──────── Information shown
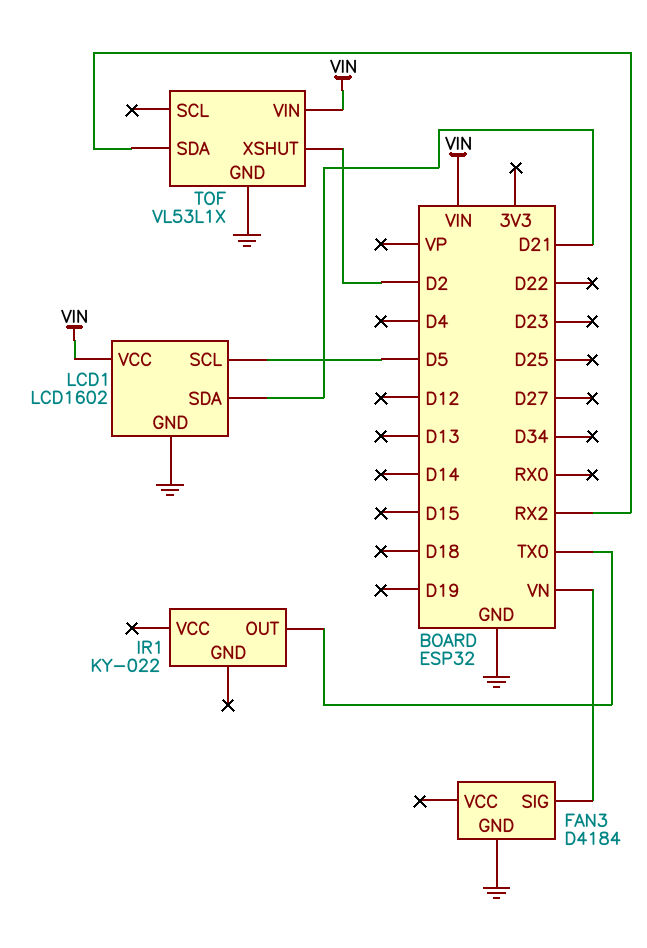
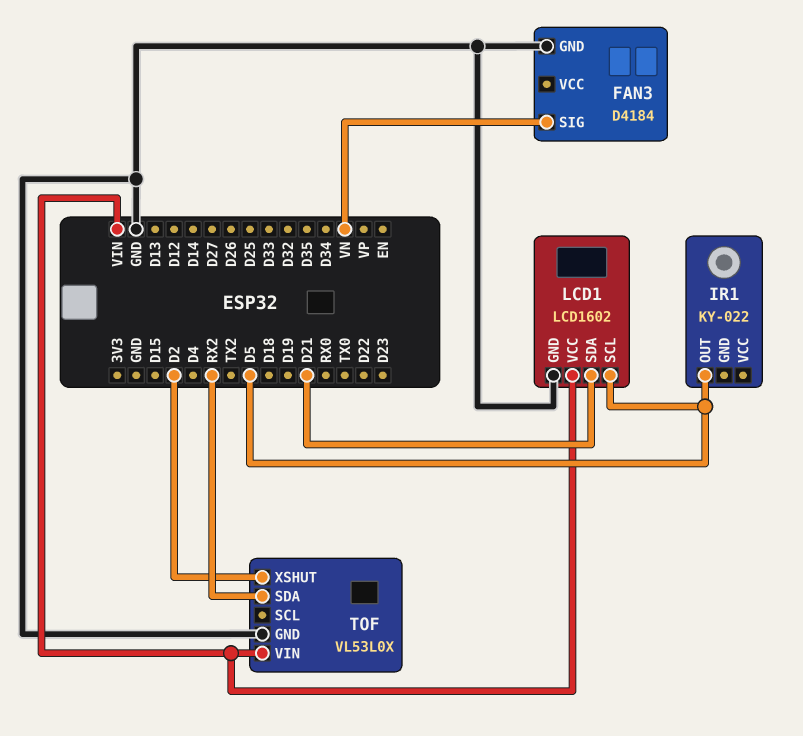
IR1 pin OUT: TX0 -> D5
TOF: VL53L1X -> VL53L0X

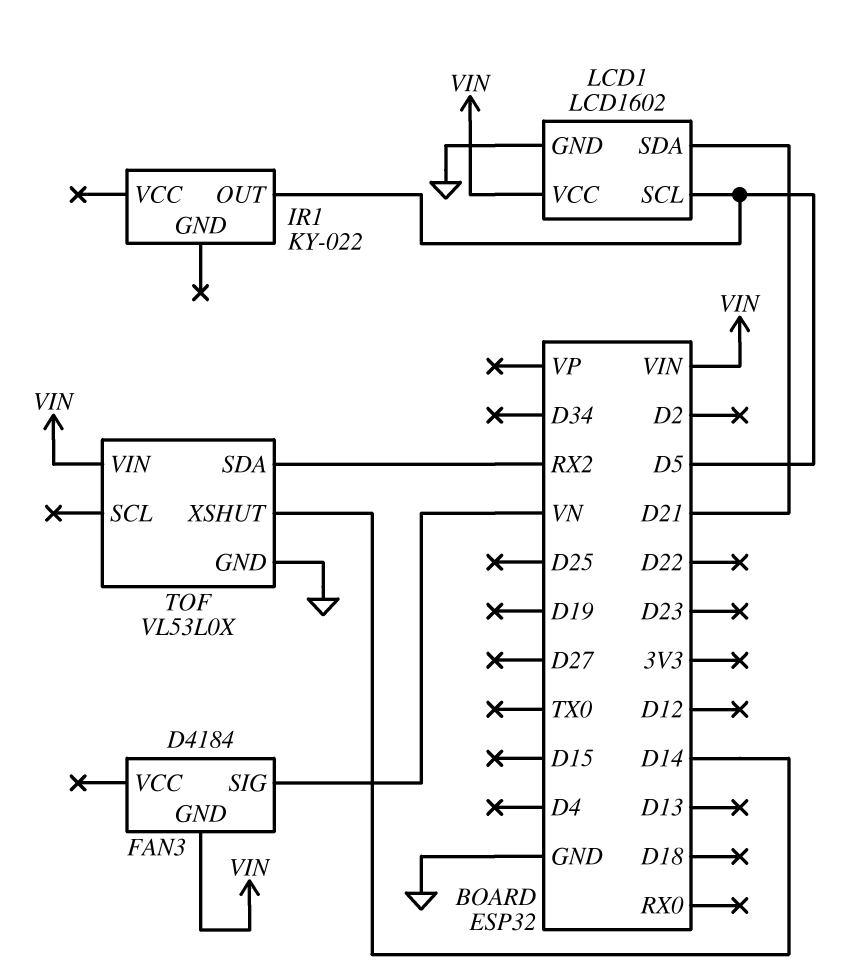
FAN3 pin GND: GND -> VIN
TOF pin XSHUT: D2 -> D14

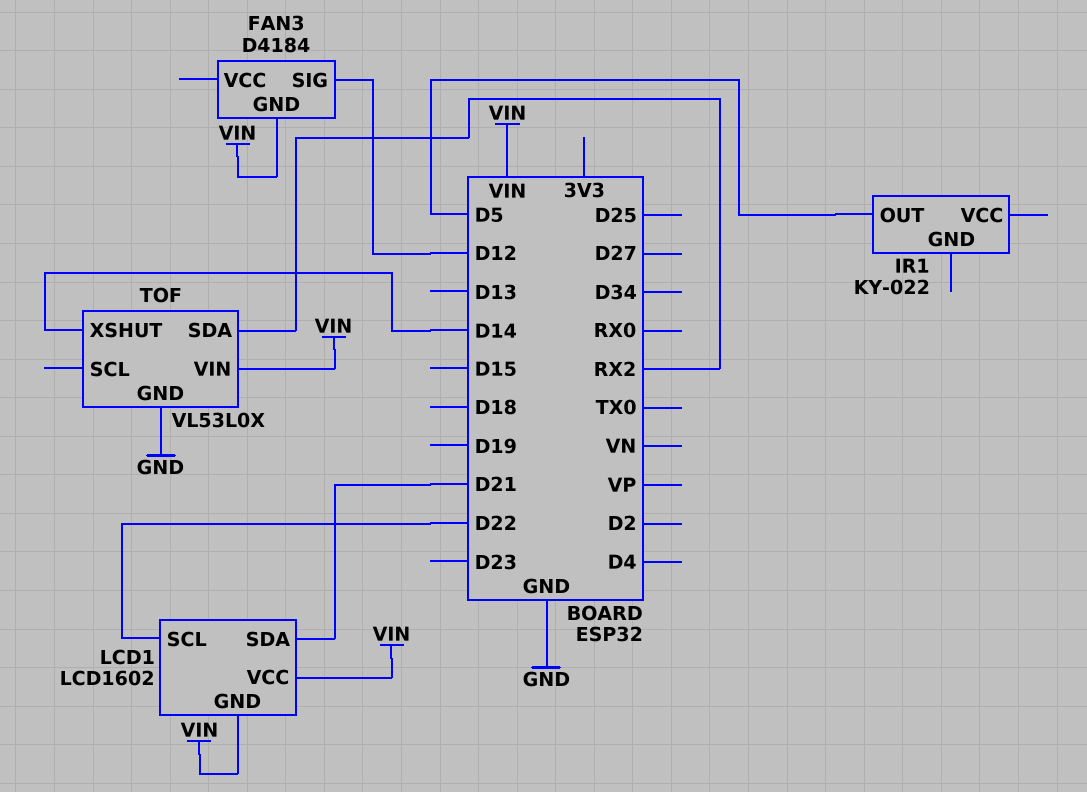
FAN3 pin SIG: VN -> D12
LCD1 pin GND: GND -> VIN
LCD1 pin SCL: D5 -> D22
────────────────
Give again exactly the lines from the one holding "TOF: VL53L1X -> VL53L0X" to the final line of the records, both ends included; any pictures stay out.

TOF: VL53L1X -> VL53L0X

FAN3 pin GND: GND -> VIN
TOF pin XSHUT: D2 -> D14

FAN3 pin SIG: VN -> D12
LCD1 pin GND: GND -> VIN
LCD1 pin SCL: D5 -> D22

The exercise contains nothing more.